| EXERCISE DETAILS |
Return only the count of lines in the listing below where the word "degrees" appears.

| THE DATA |
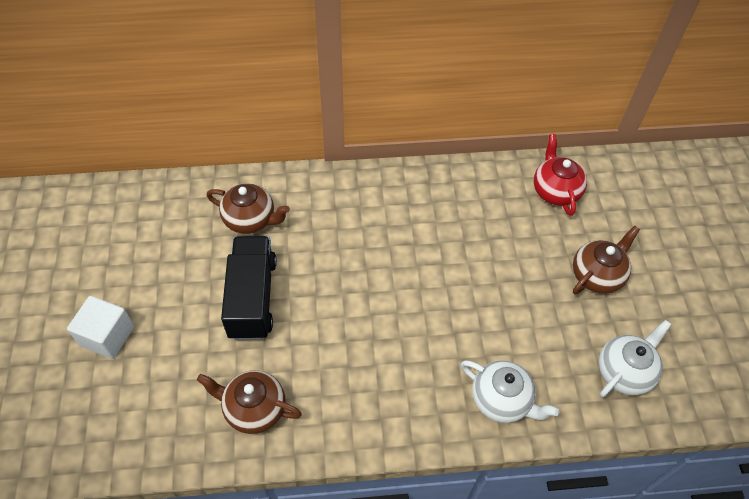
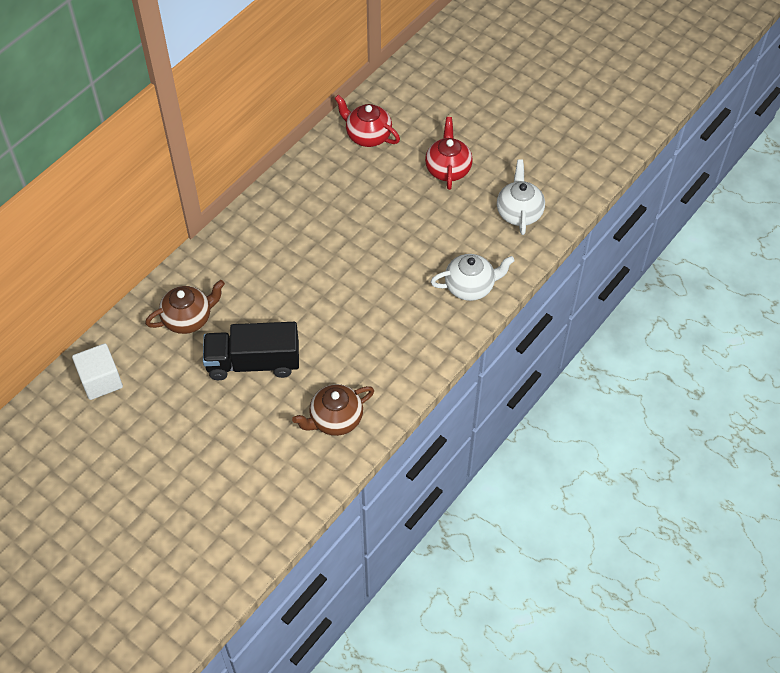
camera: 45 degrees left, 0 degrees up
(107, 336) = (186, 468): white cube -> white cube (101, 380)
(252, 298) = (253, 363): black truck -> black truck turned 45 degrees counterclockwise
(597, 275) = (448, 169): brown teapot -> red teapot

| TASK OUTPUT |
2